[WHAT TO PRODUCE]
Each line in the records below, from the one that contains "C102: none -> 100nF (5V, GND)" to the one that contains "U101 pin OUT: none -> 5V", should be reproduced exactly, the first and last included.

[DATASET]
■ ■ ■ ■ ■
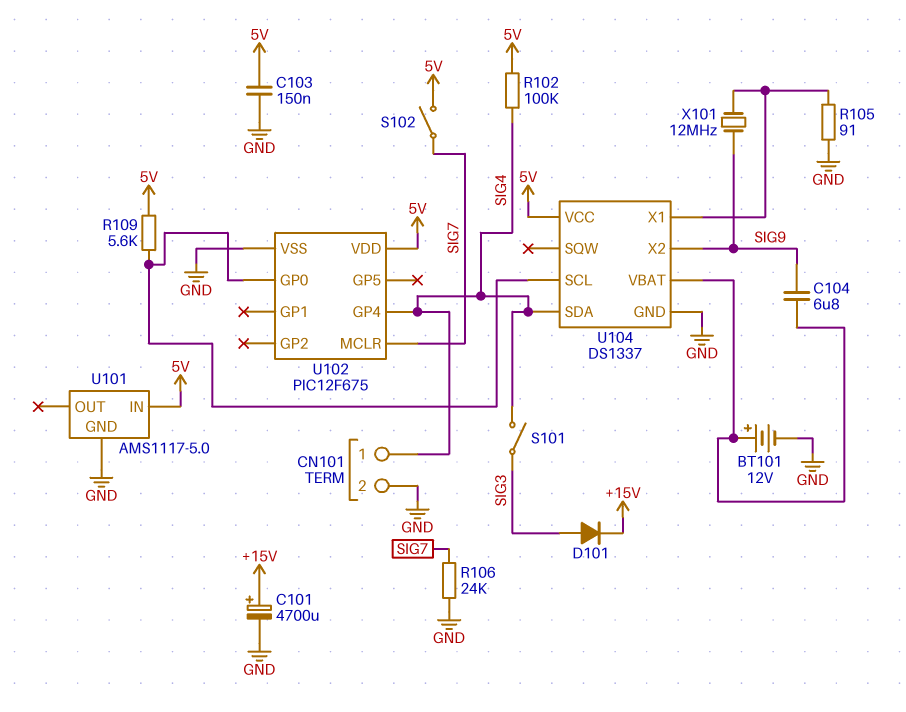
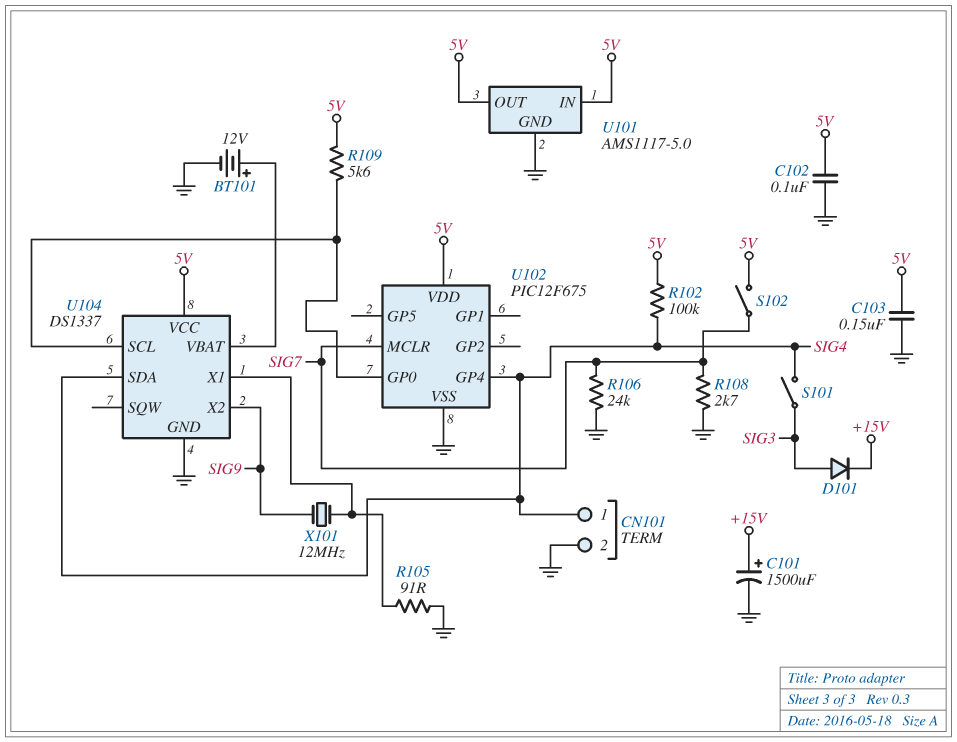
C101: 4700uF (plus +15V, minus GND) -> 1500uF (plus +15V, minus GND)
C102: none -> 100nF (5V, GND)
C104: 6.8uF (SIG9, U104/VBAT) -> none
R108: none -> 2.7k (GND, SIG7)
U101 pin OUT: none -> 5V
■ ■ ■ ■ ■
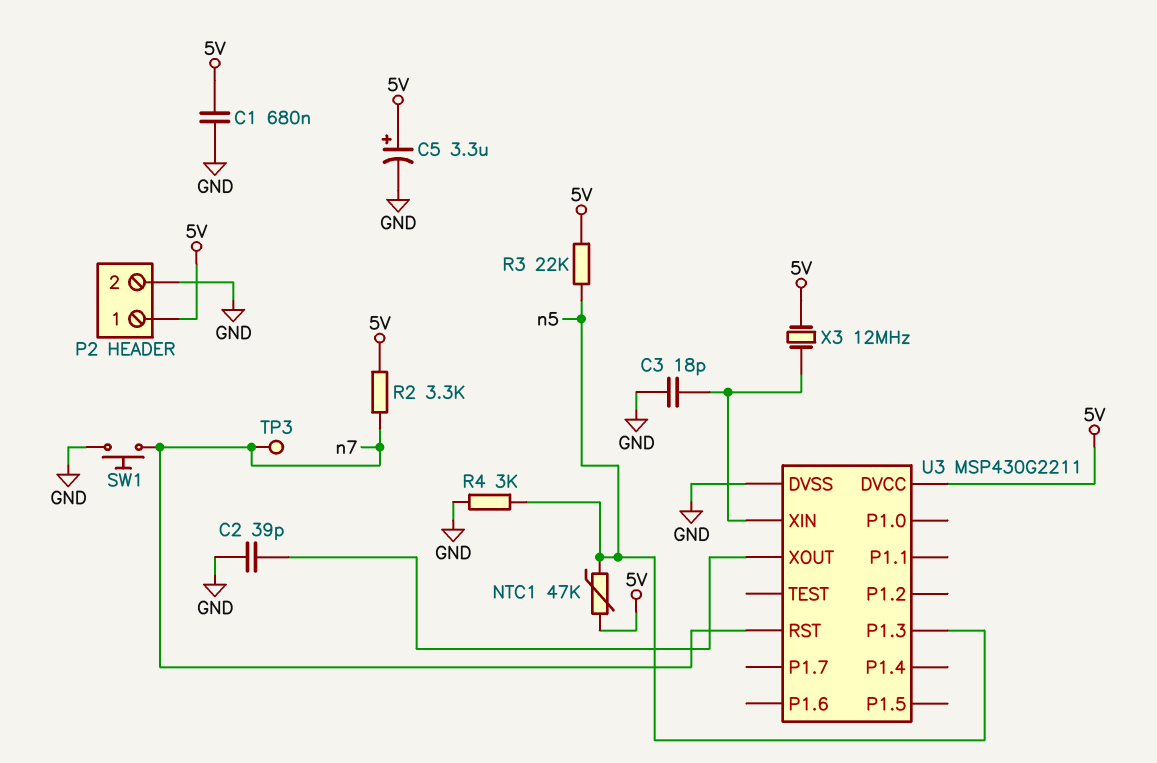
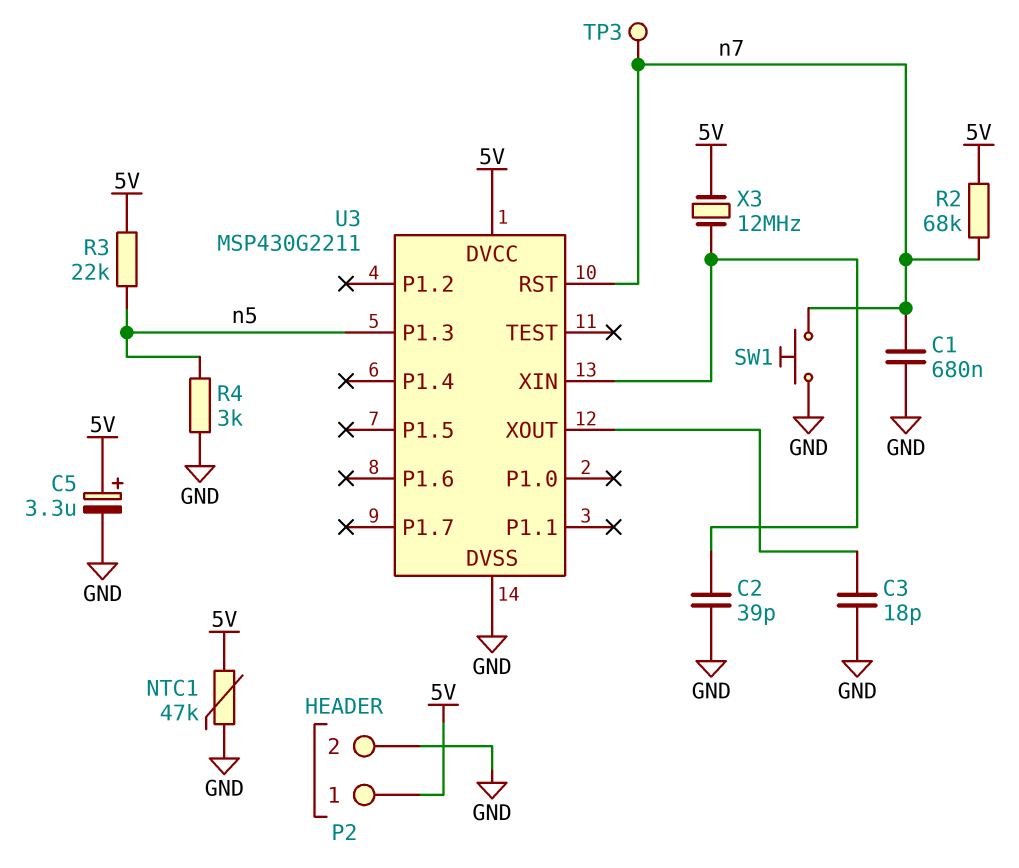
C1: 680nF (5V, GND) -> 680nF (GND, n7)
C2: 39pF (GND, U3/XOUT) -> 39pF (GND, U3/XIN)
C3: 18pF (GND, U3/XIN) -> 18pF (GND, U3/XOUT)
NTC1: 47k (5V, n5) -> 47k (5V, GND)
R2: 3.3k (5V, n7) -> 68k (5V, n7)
■ ■ ■ ■ ■
[EXERCISE OUTPUT]
C102: none -> 100nF (5V, GND)
C104: 6.8uF (SIG9, U104/VBAT) -> none
R108: none -> 2.7k (GND, SIG7)
U101 pin OUT: none -> 5V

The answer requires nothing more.